[GIVEN DATA — start]
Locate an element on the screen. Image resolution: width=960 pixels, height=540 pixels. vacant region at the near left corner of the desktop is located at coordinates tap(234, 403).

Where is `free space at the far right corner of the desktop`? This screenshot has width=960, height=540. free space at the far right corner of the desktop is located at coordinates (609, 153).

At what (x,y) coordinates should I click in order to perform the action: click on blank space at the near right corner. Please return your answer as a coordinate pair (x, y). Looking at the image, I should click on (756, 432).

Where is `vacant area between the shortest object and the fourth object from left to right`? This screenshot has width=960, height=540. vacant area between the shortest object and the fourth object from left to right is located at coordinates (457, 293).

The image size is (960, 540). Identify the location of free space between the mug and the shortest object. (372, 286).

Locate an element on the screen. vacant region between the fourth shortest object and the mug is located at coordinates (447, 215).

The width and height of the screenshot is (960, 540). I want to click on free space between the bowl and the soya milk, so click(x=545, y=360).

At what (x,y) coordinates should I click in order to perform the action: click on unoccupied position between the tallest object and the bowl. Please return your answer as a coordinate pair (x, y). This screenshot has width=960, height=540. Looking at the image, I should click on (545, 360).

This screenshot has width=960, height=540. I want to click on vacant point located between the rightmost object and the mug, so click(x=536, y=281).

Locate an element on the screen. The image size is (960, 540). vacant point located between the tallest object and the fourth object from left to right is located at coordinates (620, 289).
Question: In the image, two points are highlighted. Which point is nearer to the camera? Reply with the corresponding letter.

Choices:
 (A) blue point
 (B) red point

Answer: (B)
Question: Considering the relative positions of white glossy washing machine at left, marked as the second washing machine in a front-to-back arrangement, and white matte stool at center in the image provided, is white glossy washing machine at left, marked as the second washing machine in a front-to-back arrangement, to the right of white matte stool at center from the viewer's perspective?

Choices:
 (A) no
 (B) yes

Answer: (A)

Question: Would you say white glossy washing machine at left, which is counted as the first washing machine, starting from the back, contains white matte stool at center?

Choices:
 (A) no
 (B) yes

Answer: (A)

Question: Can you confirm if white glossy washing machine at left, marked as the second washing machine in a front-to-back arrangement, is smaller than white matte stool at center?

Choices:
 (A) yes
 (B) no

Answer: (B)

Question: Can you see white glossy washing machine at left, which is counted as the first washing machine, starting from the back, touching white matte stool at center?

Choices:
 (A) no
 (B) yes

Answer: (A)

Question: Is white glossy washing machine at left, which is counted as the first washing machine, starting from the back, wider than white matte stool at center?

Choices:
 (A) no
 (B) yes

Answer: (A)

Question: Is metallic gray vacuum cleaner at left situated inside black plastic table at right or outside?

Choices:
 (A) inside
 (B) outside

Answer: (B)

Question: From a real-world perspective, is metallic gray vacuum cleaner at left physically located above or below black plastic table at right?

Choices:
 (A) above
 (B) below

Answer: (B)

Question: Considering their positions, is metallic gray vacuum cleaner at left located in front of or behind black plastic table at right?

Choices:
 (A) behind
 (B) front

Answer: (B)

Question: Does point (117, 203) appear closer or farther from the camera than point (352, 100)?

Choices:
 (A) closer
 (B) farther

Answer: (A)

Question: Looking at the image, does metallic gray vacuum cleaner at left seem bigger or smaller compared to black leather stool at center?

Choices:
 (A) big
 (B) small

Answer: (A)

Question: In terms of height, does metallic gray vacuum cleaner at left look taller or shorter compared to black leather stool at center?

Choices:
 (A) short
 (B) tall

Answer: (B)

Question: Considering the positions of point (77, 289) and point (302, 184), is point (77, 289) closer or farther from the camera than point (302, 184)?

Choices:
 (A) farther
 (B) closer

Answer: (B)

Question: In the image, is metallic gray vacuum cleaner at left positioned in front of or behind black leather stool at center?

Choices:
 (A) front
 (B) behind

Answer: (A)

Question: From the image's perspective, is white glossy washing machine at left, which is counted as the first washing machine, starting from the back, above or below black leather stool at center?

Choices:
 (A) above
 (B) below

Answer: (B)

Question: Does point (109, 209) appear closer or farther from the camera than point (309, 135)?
[GIVEN DATA — finish]
→ EXERCISE GOAL: Lay out every line of the records above as a numbered list, leaving out the blank lines.

→ RESPONSE:
1. Locate an element on the screen. Image resolution: width=960 pixels, height=540 pixels. vacant region at the near left corner of the desktop is located at coordinates tap(234, 403).
2. Where is `free space at the far right corner of the desktop`? This screenshot has width=960, height=540. free space at the far right corner of the desktop is located at coordinates (609, 153).
3. At what (x,y) coordinates should I click in order to perform the action: click on blank space at the near right corner. Please return your answer as a coordinate pair (x, y). Looking at the image, I should click on (756, 432).
4. Where is `vacant area between the shortest object and the fourth object from left to right`? This screenshot has width=960, height=540. vacant area between the shortest object and the fourth object from left to right is located at coordinates (457, 293).
5. The image size is (960, 540). Identify the location of free space between the mug and the shortest object. (372, 286).
6. Locate an element on the screen. vacant region between the fourth shortest object and the mug is located at coordinates (447, 215).
7. The width and height of the screenshot is (960, 540). I want to click on free space between the bowl and the soya milk, so click(x=545, y=360).
8. At what (x,y) coordinates should I click in order to perform the action: click on unoccupied position between the tallest object and the bowl. Please return your answer as a coordinate pair (x, y). This screenshot has width=960, height=540. Looking at the image, I should click on (545, 360).
9. This screenshot has width=960, height=540. I want to click on vacant point located between the rightmost object and the mug, so click(x=536, y=281).
10. Locate an element on the screen. The image size is (960, 540). vacant point located between the tallest object and the fourth object from left to right is located at coordinates (620, 289).
11. Question: In the image, two points are highlighted. Which point is nearer to the camera? Reply with the corresponding letter.
12. Choices:
13.  (A) blue point
14.  (B) red point
15. Answer: (B)
16. Question: Considering the relative positions of white glossy washing machine at left, marked as the second washing machine in a front-to-back arrangement, and white matte stool at center in the image provided, is white glossy washing machine at left, marked as the second washing machine in a front-to-back arrangement, to the right of white matte stool at center from the viewer's perspective?
17. Choices:
18.  (A) no
19.  (B) yes
20. Answer: (A)
21. Question: Would you say white glossy washing machine at left, which is counted as the first washing machine, starting from the back, contains white matte stool at center?
22. Choices:
23.  (A) no
24.  (B) yes
25. Answer: (A)
26. Question: Can you confirm if white glossy washing machine at left, marked as the second washing machine in a front-to-back arrangement, is smaller than white matte stool at center?
27. Choices:
28.  (A) yes
29.  (B) no
30. Answer: (B)
31. Question: Can you see white glossy washing machine at left, which is counted as the first washing machine, starting from the back, touching white matte stool at center?
32. Choices:
33.  (A) no
34.  (B) yes
35. Answer: (A)
36. Question: Is white glossy washing machine at left, which is counted as the first washing machine, starting from the back, wider than white matte stool at center?
37. Choices:
38.  (A) no
39.  (B) yes
40. Answer: (A)
41. Question: Is metallic gray vacuum cleaner at left situated inside black plastic table at right or outside?
42. Choices:
43.  (A) inside
44.  (B) outside
45. Answer: (B)
46. Question: From a real-world perspective, is metallic gray vacuum cleaner at left physically located above or below black plastic table at right?
47. Choices:
48.  (A) above
49.  (B) below
50. Answer: (B)
51. Question: Considering their positions, is metallic gray vacuum cleaner at left located in front of or behind black plastic table at right?
52. Choices:
53.  (A) behind
54.  (B) front
55. Answer: (B)
56. Question: Does point (117, 203) appear closer or farther from the camera than point (352, 100)?
57. Choices:
58.  (A) closer
59.  (B) farther
60. Answer: (A)
61. Question: Looking at the image, does metallic gray vacuum cleaner at left seem bigger or smaller compared to black leather stool at center?
62. Choices:
63.  (A) big
64.  (B) small
65. Answer: (A)
66. Question: In terms of height, does metallic gray vacuum cleaner at left look taller or shorter compared to black leather stool at center?
67. Choices:
68.  (A) short
69.  (B) tall
70. Answer: (B)
71. Question: Considering the positions of point (77, 289) and point (302, 184), is point (77, 289) closer or farther from the camera than point (302, 184)?
72. Choices:
73.  (A) farther
74.  (B) closer
75. Answer: (B)
76. Question: In the image, is metallic gray vacuum cleaner at left positioned in front of or behind black leather stool at center?
77. Choices:
78.  (A) front
79.  (B) behind
80. Answer: (A)
81. Question: From the image's perspective, is white glossy washing machine at left, which is counted as the first washing machine, starting from the back, above or below black leather stool at center?
82. Choices:
83.  (A) above
84.  (B) below
85. Answer: (B)
86. Question: Does point (109, 209) appear closer or farther from the camera than point (309, 135)?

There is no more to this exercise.